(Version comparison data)
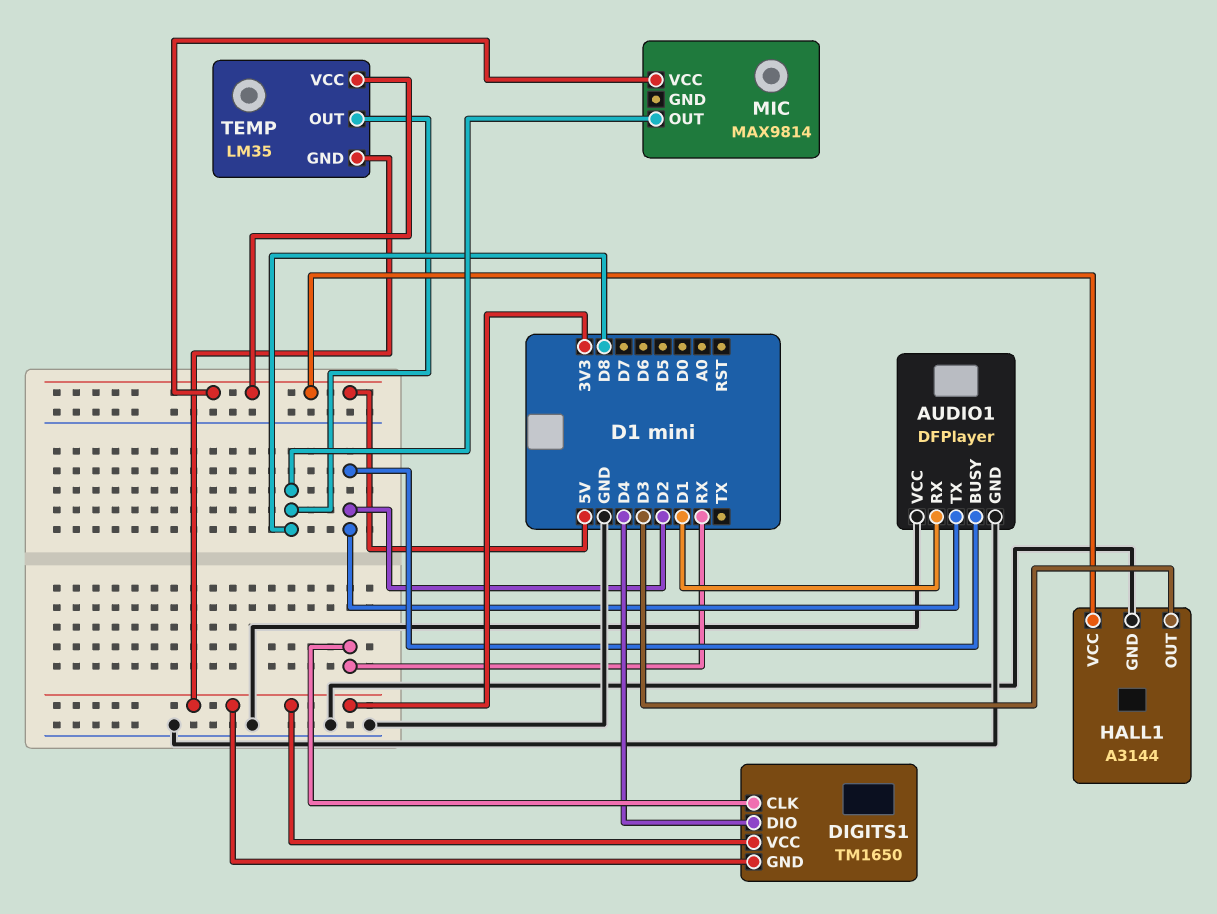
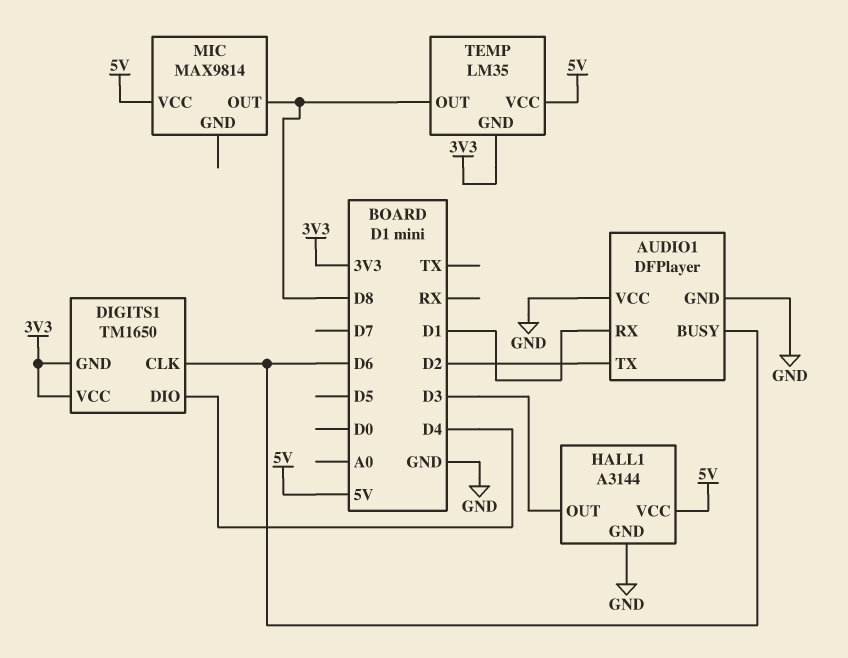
AUDIO1 pin BUSY: D2 -> D6
DIGITS1 pin CLK: RX -> D6

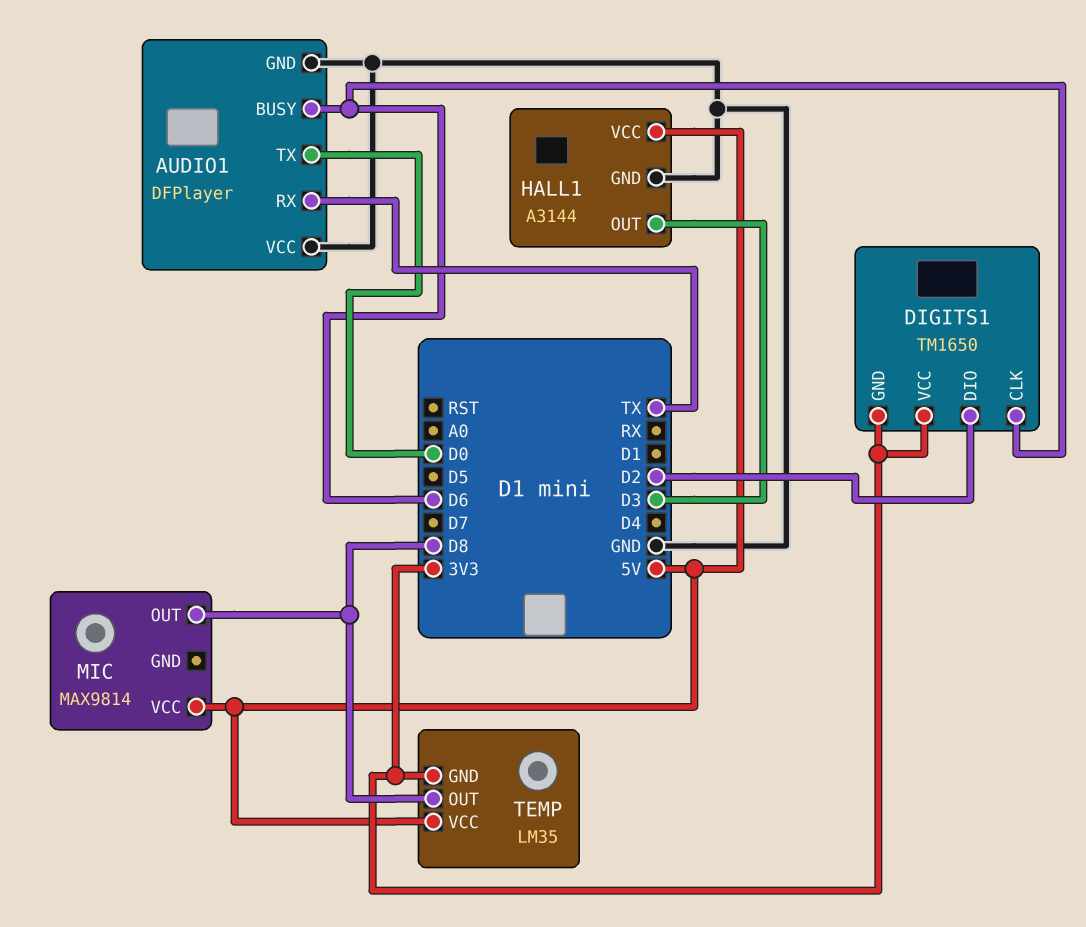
AUDIO1 pin RX: D1 -> TX
AUDIO1 pin TX: D2 -> D0
DIGITS1 pin DIO: D4 -> D2

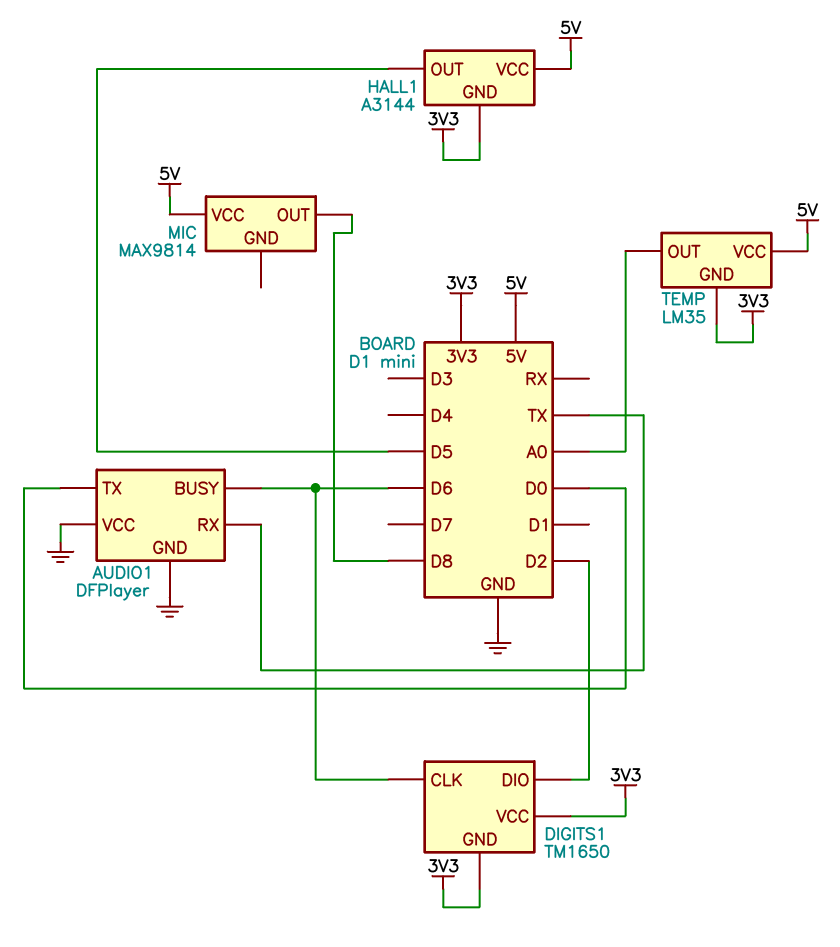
HALL1 pin GND: GND -> 3V3
HALL1 pin OUT: D3 -> D5
TEMP pin OUT: D8 -> A0

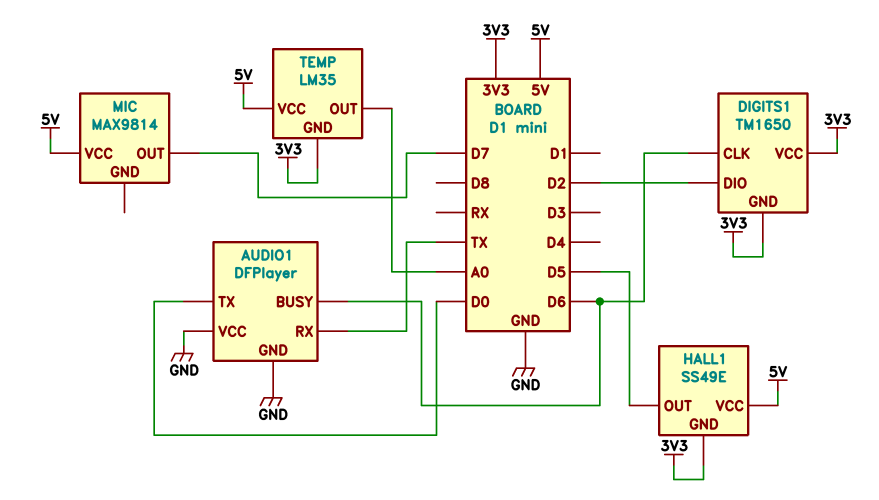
HALL1: A3144 -> SS49E
MIC pin OUT: D8 -> D7

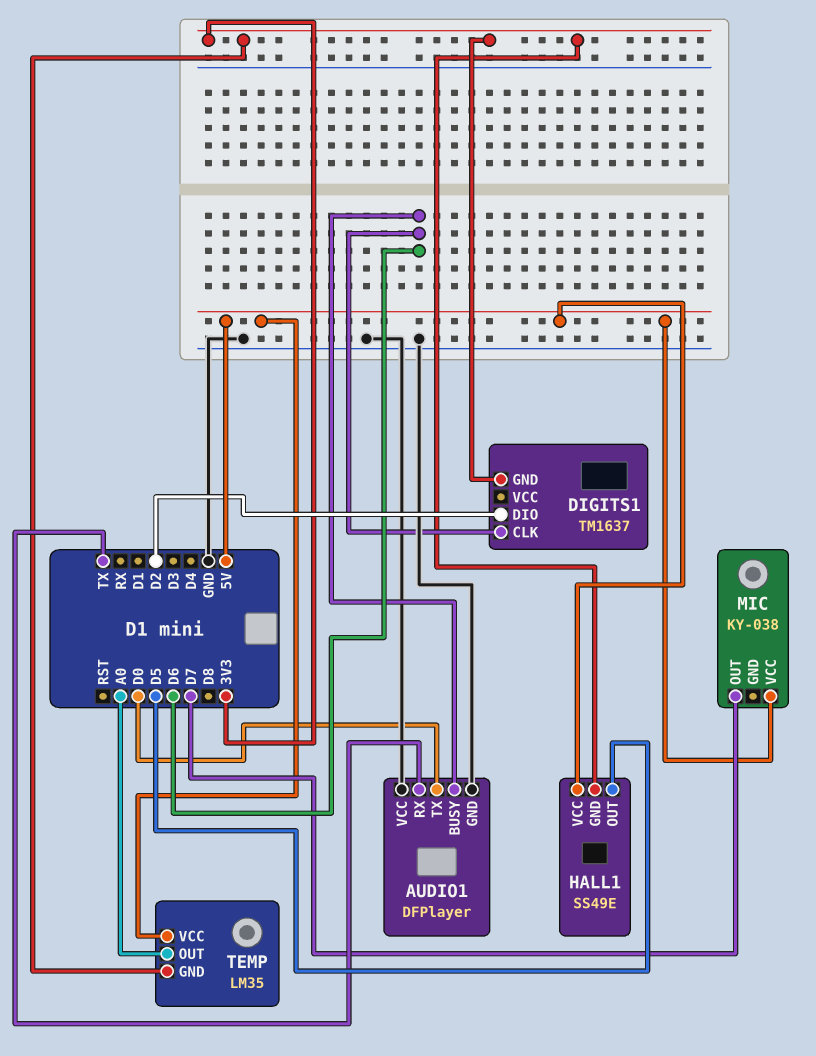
DIGITS1: TM1650 -> TM1637
DIGITS1 pin VCC: 3V3 -> none
MIC: MAX9814 -> KY-038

▶ _ACTIVITY_
When you repeat the records, reproduce each line exactly and drop the images.

▶ _EXPECTED ANSWER_
AUDIO1 pin BUSY: D2 -> D6
DIGITS1 pin CLK: RX -> D6

AUDIO1 pin RX: D1 -> TX
AUDIO1 pin TX: D2 -> D0
DIGITS1 pin DIO: D4 -> D2

HALL1 pin GND: GND -> 3V3
HALL1 pin OUT: D3 -> D5
TEMP pin OUT: D8 -> A0

HALL1: A3144 -> SS49E
MIC pin OUT: D8 -> D7

DIGITS1: TM1650 -> TM1637
DIGITS1 pin VCC: 3V3 -> none
MIC: MAX9814 -> KY-038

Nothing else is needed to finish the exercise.